§ WHAT IS EXPECTED: Copy exactly the lines of the records below, and only those lines, beginning with the line that contains "RFID pin MISO: 14 -> 2" and ending with the line that contains "RADIO pin CE: GP7 -> GP22".

Extracted data entries
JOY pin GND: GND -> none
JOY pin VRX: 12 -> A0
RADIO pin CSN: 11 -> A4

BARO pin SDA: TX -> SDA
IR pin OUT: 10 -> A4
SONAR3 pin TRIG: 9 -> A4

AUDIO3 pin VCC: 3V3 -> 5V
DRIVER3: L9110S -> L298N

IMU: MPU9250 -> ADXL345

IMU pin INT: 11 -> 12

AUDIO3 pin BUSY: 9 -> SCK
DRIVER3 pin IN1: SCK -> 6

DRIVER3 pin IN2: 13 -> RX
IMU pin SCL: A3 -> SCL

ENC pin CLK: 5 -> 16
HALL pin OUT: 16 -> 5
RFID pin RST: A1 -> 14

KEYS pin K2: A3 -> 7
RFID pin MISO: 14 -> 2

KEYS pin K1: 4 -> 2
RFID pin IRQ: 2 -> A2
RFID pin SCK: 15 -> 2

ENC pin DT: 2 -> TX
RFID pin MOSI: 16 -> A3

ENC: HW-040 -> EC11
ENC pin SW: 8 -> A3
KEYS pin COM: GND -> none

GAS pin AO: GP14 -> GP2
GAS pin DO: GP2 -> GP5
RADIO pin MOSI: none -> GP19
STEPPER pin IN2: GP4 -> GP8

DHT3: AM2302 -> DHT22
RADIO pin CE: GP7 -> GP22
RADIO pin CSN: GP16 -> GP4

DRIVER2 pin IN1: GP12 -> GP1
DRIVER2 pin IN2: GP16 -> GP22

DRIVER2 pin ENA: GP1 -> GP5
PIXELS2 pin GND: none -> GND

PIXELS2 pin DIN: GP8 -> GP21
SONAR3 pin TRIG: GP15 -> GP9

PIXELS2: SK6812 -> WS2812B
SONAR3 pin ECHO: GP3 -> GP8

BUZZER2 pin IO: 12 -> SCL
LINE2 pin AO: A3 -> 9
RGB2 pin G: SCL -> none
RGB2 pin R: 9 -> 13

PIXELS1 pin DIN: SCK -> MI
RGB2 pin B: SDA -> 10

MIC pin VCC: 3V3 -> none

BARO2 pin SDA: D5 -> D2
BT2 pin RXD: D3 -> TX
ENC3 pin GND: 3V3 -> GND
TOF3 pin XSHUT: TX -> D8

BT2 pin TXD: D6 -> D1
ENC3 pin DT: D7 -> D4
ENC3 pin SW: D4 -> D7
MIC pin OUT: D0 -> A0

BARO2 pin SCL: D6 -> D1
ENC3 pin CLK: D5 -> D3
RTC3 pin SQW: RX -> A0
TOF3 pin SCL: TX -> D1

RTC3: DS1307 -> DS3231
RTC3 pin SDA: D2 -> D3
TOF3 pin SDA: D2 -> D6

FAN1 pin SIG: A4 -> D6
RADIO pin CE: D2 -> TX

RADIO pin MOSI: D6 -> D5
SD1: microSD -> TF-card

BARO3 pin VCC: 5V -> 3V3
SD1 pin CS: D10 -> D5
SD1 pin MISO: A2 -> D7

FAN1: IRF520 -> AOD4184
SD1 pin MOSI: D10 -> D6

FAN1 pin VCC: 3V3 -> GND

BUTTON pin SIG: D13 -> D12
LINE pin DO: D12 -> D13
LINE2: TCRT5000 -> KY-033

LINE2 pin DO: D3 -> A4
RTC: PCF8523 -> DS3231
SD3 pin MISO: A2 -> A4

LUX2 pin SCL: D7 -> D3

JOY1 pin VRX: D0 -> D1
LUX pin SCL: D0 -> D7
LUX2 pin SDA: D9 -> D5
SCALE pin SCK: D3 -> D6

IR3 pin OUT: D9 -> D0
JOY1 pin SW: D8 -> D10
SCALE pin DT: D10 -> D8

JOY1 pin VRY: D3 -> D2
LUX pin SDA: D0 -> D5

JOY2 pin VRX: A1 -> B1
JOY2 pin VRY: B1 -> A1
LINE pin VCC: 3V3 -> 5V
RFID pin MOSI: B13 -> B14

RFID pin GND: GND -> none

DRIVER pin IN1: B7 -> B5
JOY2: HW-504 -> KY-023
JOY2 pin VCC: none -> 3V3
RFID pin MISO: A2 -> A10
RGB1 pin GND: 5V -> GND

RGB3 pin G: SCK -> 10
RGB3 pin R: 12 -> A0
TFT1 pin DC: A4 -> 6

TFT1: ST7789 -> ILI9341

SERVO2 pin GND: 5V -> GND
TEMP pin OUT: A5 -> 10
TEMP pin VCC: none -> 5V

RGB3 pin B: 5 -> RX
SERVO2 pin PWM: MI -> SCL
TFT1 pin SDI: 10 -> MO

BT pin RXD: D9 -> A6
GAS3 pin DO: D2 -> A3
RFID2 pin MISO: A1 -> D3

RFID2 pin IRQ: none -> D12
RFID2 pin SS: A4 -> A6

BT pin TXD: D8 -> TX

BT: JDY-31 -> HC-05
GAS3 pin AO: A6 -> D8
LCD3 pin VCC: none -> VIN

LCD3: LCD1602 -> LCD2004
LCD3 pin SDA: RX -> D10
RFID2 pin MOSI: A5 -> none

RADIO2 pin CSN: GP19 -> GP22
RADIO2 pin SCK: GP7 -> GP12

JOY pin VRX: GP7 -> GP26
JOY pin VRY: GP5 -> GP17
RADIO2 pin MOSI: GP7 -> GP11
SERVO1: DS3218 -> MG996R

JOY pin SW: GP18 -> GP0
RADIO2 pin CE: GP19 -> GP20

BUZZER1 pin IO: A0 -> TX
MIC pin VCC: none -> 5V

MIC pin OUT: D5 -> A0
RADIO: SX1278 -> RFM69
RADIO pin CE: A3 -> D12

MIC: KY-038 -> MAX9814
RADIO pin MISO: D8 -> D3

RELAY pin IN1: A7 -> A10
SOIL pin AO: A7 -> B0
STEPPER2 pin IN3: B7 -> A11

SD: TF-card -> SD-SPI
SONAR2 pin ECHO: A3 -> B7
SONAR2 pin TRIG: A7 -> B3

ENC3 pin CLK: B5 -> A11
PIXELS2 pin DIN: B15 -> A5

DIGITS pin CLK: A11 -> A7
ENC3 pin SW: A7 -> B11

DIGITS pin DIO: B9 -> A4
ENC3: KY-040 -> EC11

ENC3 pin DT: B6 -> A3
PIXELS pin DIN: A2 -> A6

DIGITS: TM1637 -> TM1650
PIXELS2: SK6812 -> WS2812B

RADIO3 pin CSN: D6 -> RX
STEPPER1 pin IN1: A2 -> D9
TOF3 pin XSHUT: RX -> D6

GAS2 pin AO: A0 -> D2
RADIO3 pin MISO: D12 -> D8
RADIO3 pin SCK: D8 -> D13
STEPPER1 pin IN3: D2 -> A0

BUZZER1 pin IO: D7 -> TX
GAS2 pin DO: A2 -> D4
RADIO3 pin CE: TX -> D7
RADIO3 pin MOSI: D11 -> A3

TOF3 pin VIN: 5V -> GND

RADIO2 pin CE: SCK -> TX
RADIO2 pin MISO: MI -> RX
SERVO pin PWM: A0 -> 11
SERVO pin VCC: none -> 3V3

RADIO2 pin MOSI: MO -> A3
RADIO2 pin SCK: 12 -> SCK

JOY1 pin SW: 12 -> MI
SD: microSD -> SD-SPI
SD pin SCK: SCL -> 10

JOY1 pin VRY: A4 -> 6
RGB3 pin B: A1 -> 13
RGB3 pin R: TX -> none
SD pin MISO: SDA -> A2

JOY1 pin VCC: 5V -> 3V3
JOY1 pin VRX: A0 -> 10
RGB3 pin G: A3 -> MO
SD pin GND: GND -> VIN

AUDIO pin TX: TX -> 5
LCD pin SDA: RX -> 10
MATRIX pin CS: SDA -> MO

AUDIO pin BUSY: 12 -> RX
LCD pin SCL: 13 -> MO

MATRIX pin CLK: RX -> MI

§ EXERCISE OUTPUT:
RFID pin MISO: 14 -> 2

KEYS pin K1: 4 -> 2
RFID pin IRQ: 2 -> A2
RFID pin SCK: 15 -> 2

ENC pin DT: 2 -> TX
RFID pin MOSI: 16 -> A3

ENC: HW-040 -> EC11
ENC pin SW: 8 -> A3
KEYS pin COM: GND -> none

GAS pin AO: GP14 -> GP2
GAS pin DO: GP2 -> GP5
RADIO pin MOSI: none -> GP19
STEPPER pin IN2: GP4 -> GP8

DHT3: AM2302 -> DHT22
RADIO pin CE: GP7 -> GP22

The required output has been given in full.